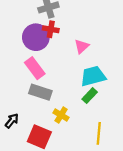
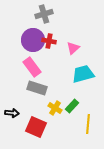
red cross: (51, 29) -> (49, 41), moved
green rectangle: (90, 96) -> (72, 106), moved
black arrow: (12, 121) -> (12, 113), turned 56

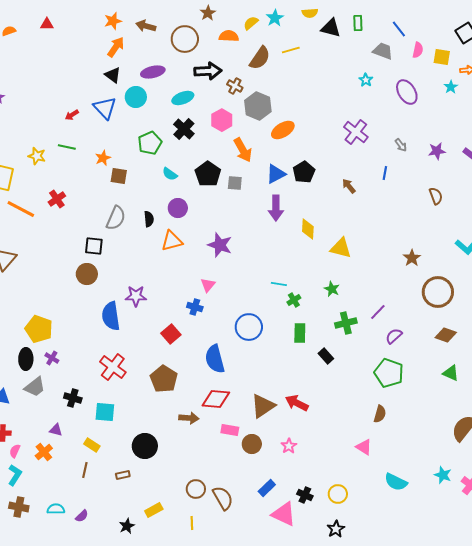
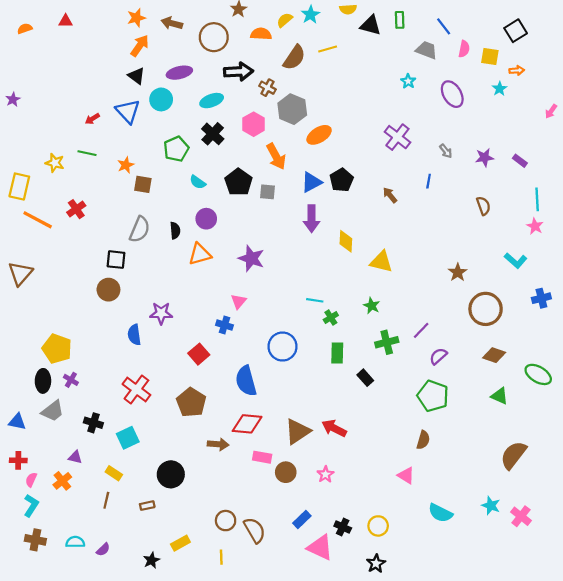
blue semicircle: (111, 316) -> (134, 335), size x0.7
cyan square: (105, 412) -> (128, 438), turned -30

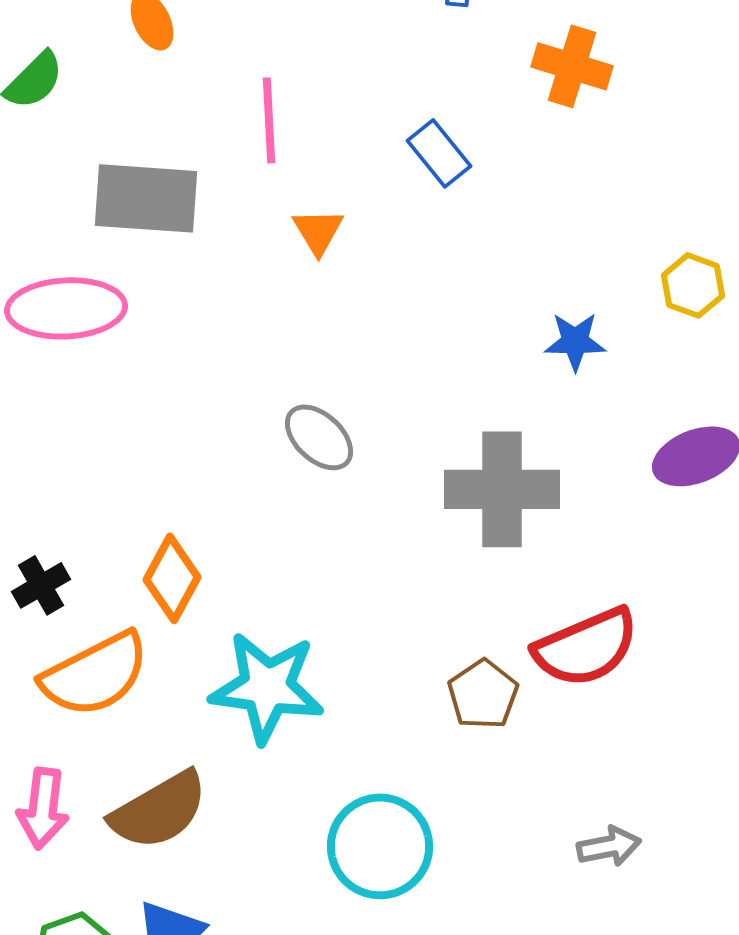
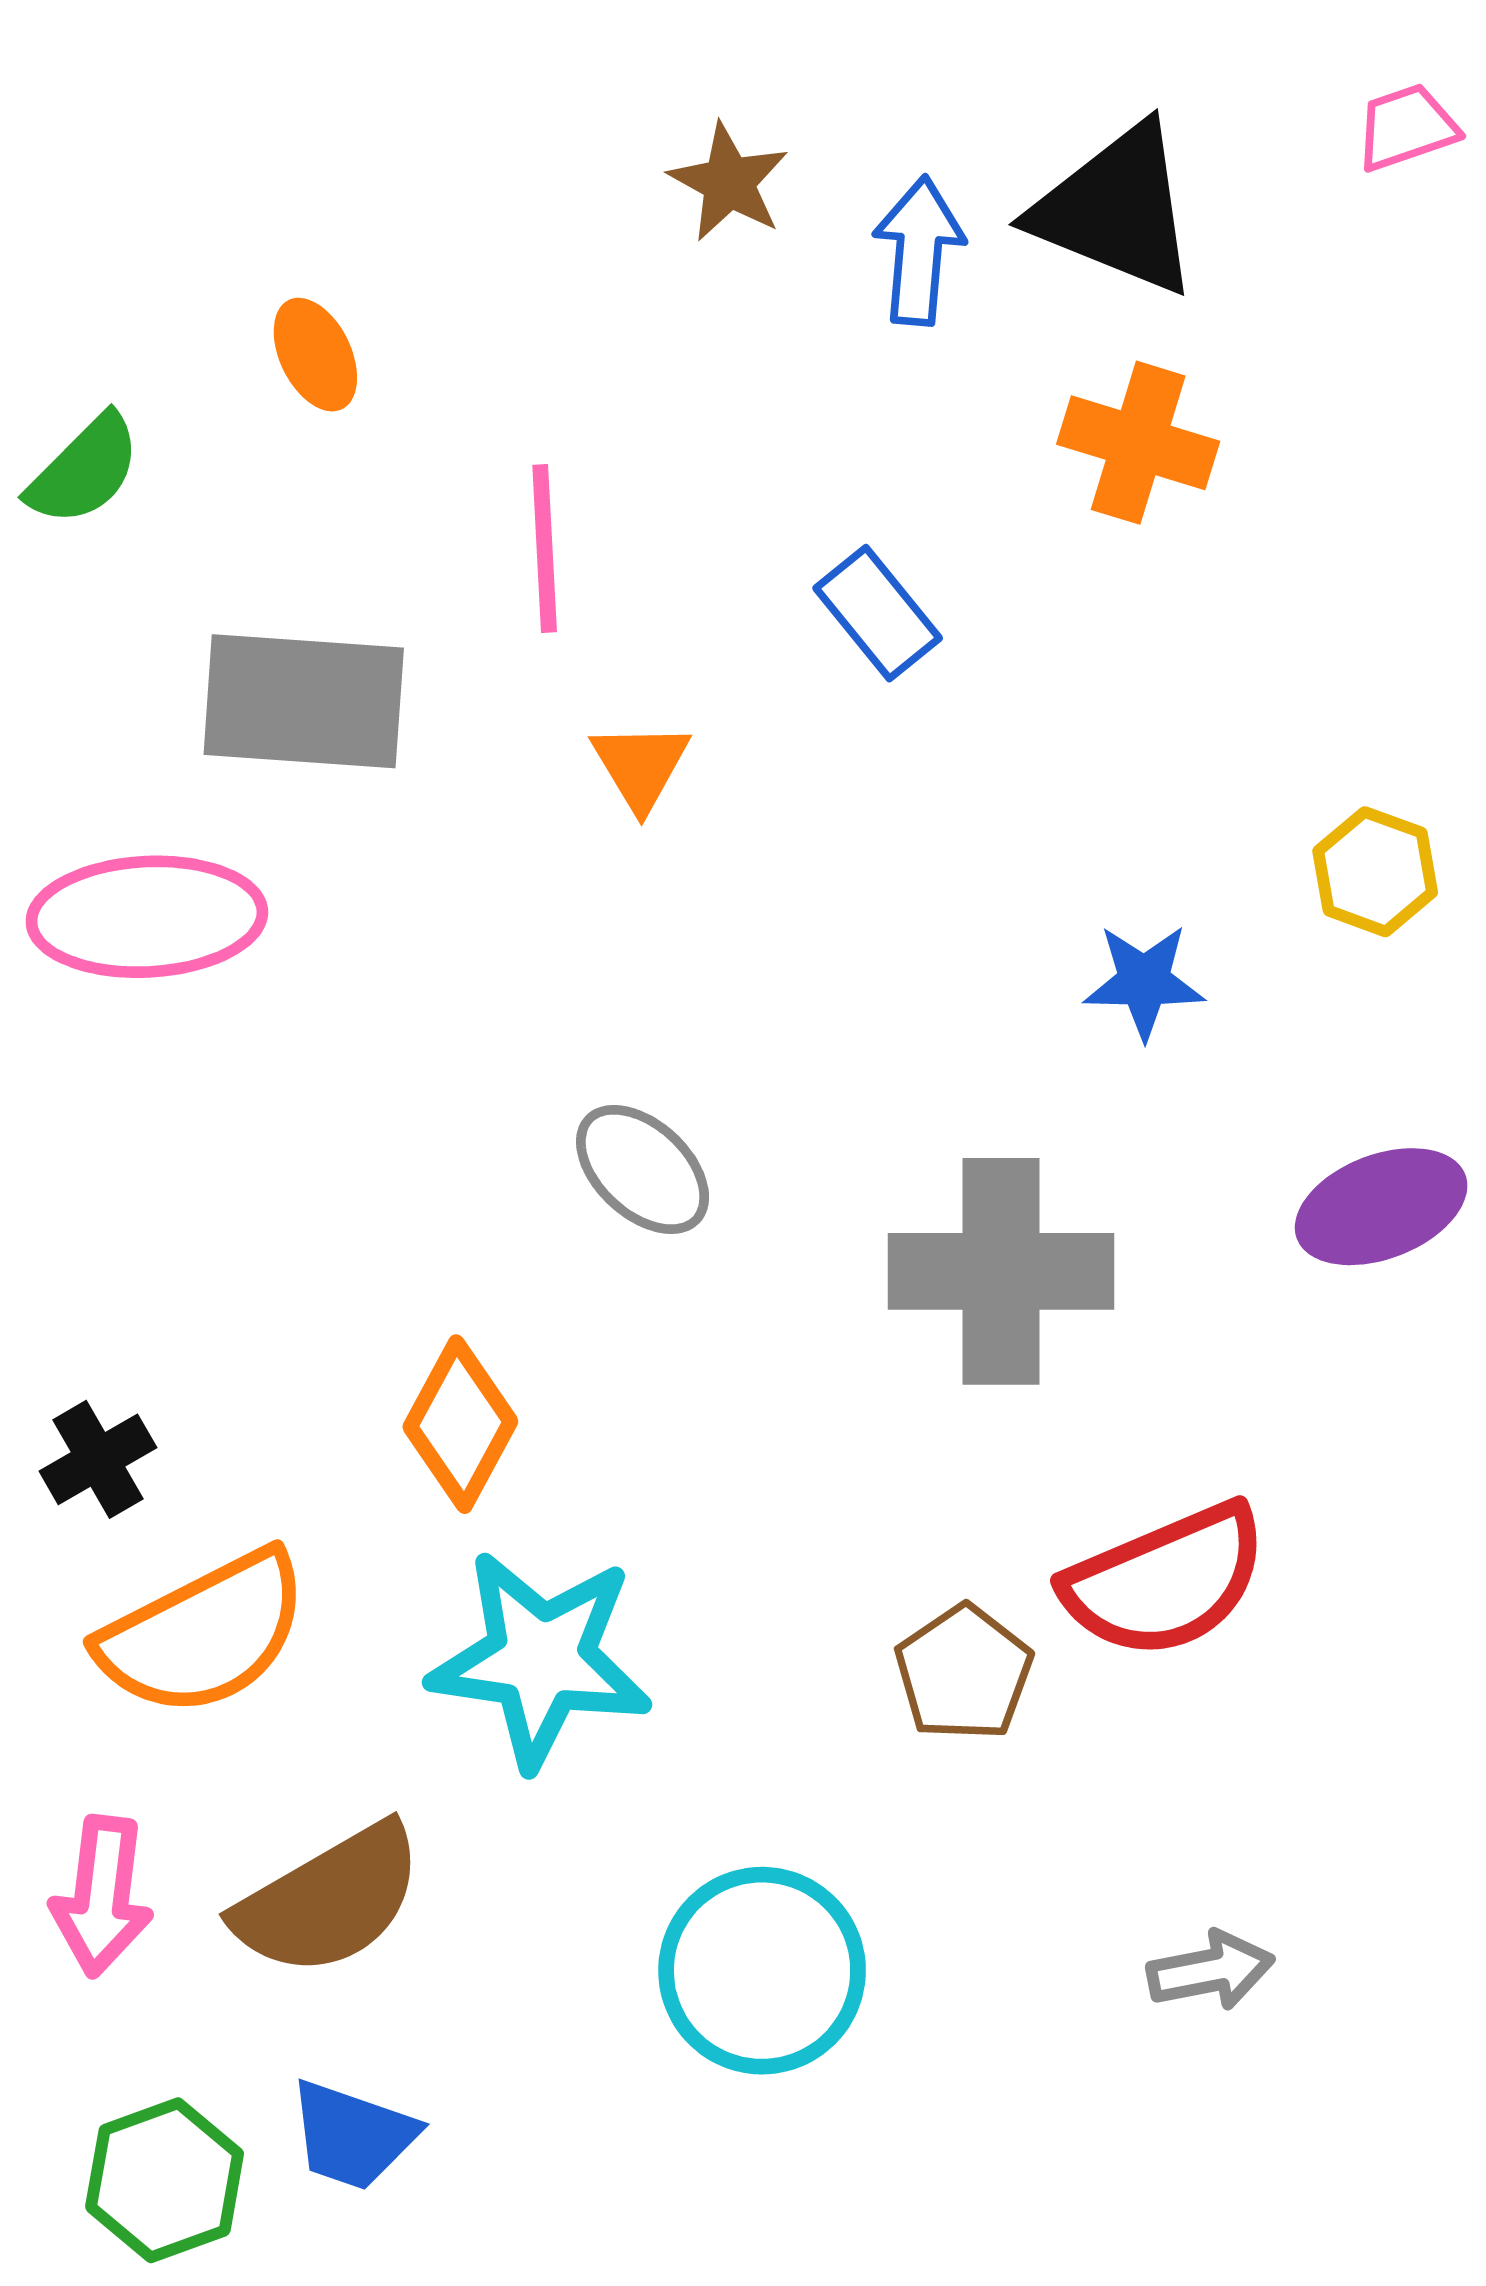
orange diamond: (172, 578) -> (460, 1424), moved

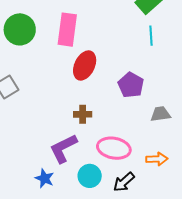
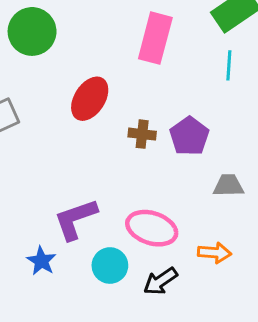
pink rectangle: (67, 30) -> (155, 38), moved
red ellipse: (85, 65) -> (90, 99), moved
brown cross: (83, 114) -> (142, 134), moved

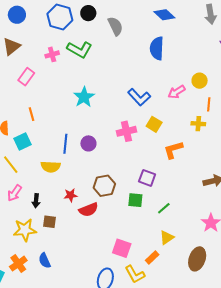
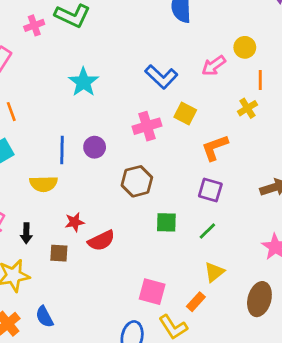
yellow cross: (198, 124) -> (247, 108), turned -32
purple square: (147, 178) -> (210, 190), moved
brown hexagon: (104, 186) -> (137, 181), moved
brown square: (50, 222) -> (59, 253), moved

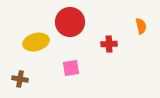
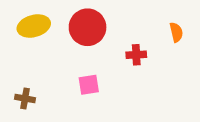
yellow ellipse: (36, 42) -> (34, 26), moved

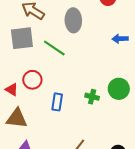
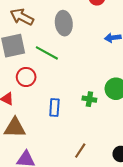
red circle: (32, 80) -> (26, 77), moved

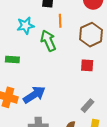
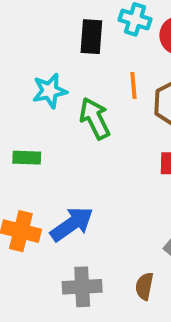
orange line: (60, 21) -> (133, 85), moved

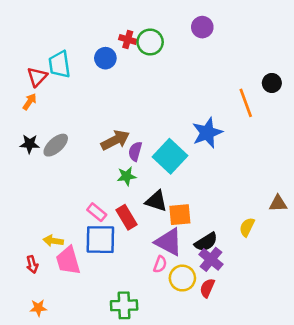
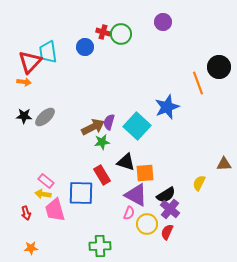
red triangle: (37, 77) -> (30, 62), size x1.4
black circle: (272, 83) -> (219, 67), size x1.5
orange arrow: (30, 102) -> (24, 82), turned 64
brown arrow: (115, 140) -> (93, 127), moved
pink rectangle: (97, 212) -> (46, 181), moved

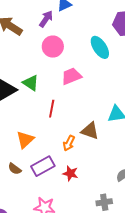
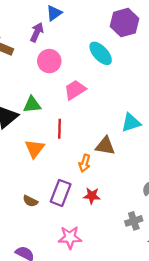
green triangle: (31, 83) -> (32, 105), turned -30
orange triangle: (25, 140) -> (35, 149), moved
purple rectangle: (43, 166) -> (61, 193), turned -30

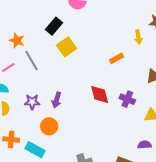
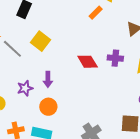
yellow square: (67, 47) -> (41, 41), moved
orange rectangle: (116, 58) -> (96, 13), moved

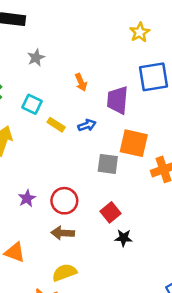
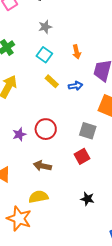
cyan square: (32, 104) -> (44, 55), moved
gray square: (108, 164) -> (88, 131), moved
red circle: (64, 201) -> (46, 129), moved
black star: (124, 238) -> (87, 199), moved

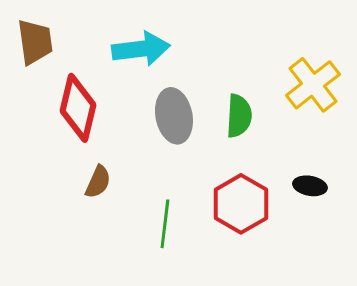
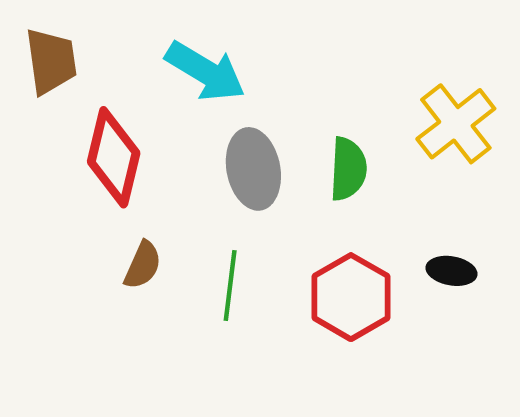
cyan arrow: (141, 49) -> (205, 71), turned 38
green line: (165, 224) -> (230, 285), moved

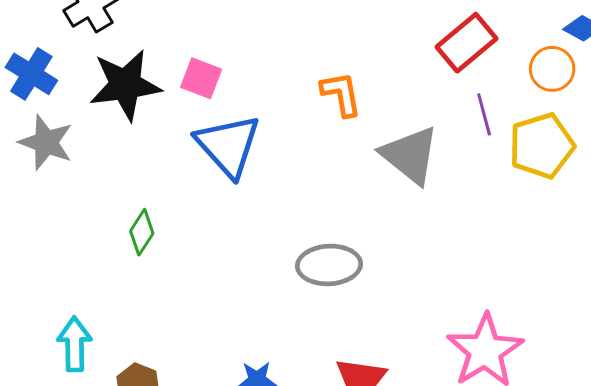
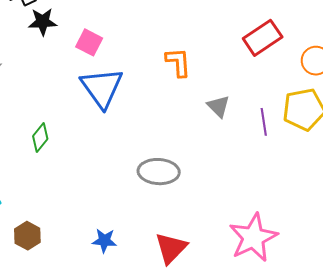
black star: (125, 85) -> (43, 22), moved, size x0.6
purple line: (484, 114) -> (264, 122), moved
gray triangle: (410, 155) -> (218, 106), size x0.6

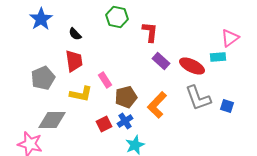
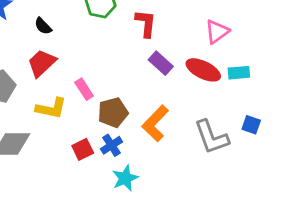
pink triangle: (230, 38) -> (217, 32), moved
cyan rectangle: (218, 57) -> (239, 73), moved
red trapezoid: (74, 61) -> (42, 63), turned -125
gray L-shape: (198, 98) -> (211, 137), moved

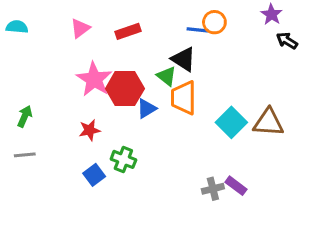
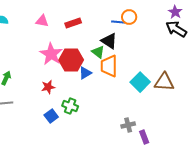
purple star: (272, 14) -> (175, 12), moved
pink triangle: (80, 28) -> (42, 21), turned 48
black arrow: (287, 41) -> (176, 29), size x1.5
purple rectangle: (236, 186) -> (144, 137), moved, turned 32

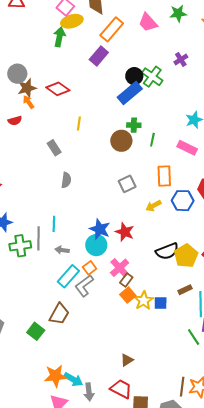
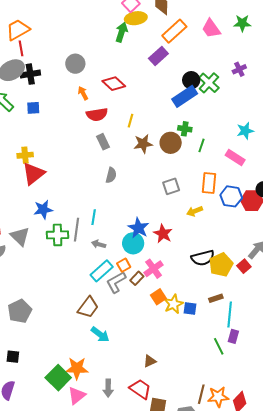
brown star: (27, 88) -> (143, 144), moved
red semicircle: (15, 121) -> (97, 114), moved, size x1.5
blue hexagon: (183, 201) -> (231, 196), moved
brown rectangle: (126, 280) -> (137, 278), moved
green square: (36, 331) -> (58, 378), moved, size x1.4
cyan arrow: (73, 379) -> (100, 334), moved

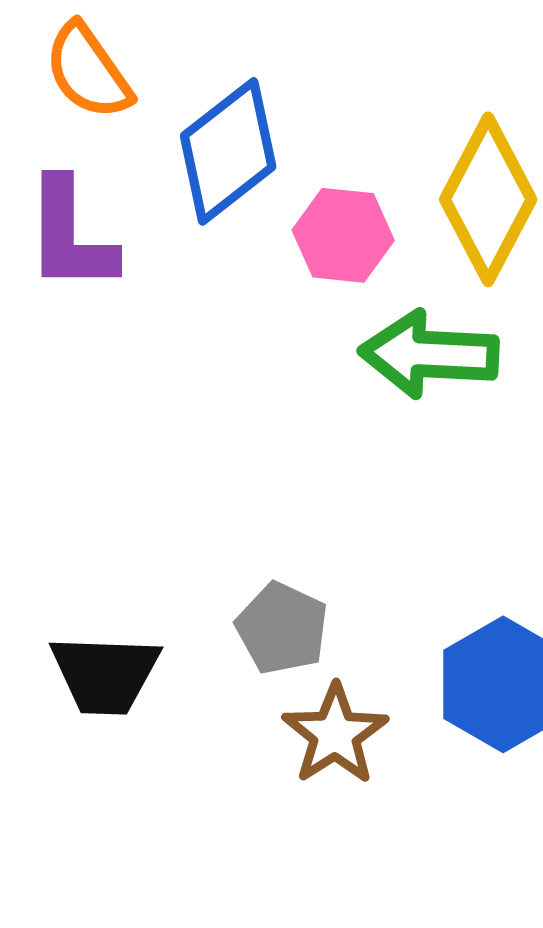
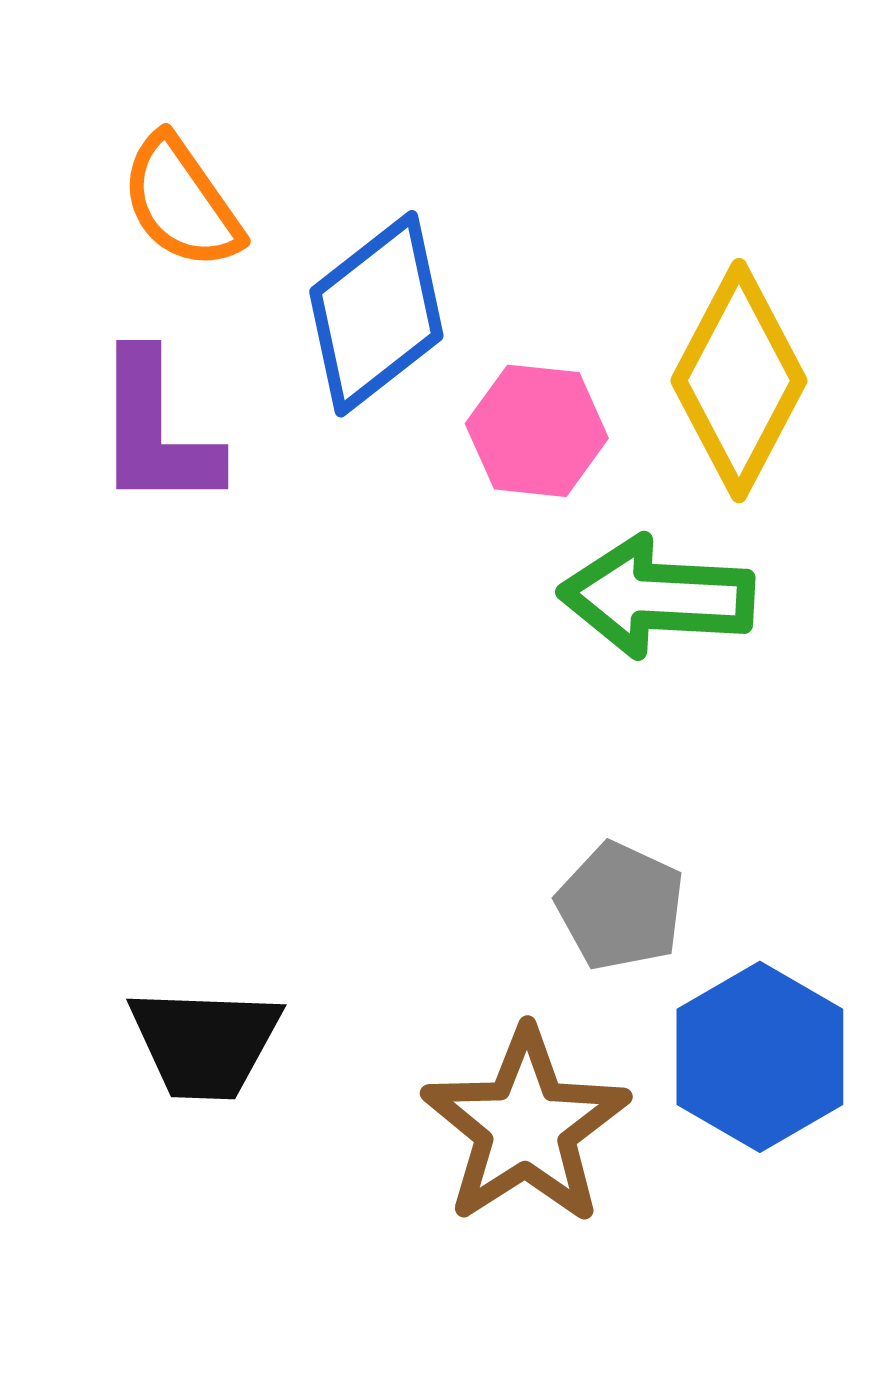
gray pentagon: (282, 628) -> (620, 906), moved
brown star: (335, 734) -> (526, 1127), size x1.4

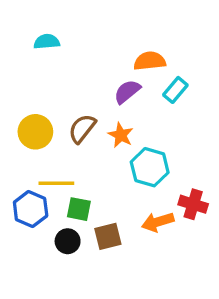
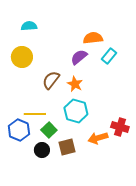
yellow circle: (35, 132) -> (22, 57), moved
cyan hexagon: (150, 167) -> (76, 111), moved
green square: (79, 209) -> (49, 130), turned 35

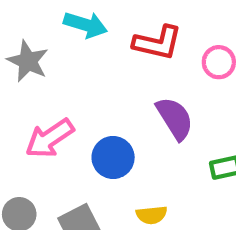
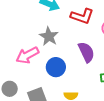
gray star: (28, 61) -> (49, 36), moved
───
■ **What this task involves**: Please leave out the pictures as you reproduce the lines exactly, from the first line of the entries through the line containing "pink rectangle: (67, 30) -> (155, 38), moved".

■ **Answer to this task**:
red cross: (51, 29) -> (49, 41), moved
green rectangle: (90, 96) -> (72, 106), moved
black arrow: (12, 121) -> (12, 113), turned 56

blue semicircle: (111, 316) -> (134, 335), size x0.7
cyan square: (105, 412) -> (128, 438), turned -30

orange diamond: (172, 578) -> (460, 1424), moved

pink rectangle: (67, 30) -> (155, 38), moved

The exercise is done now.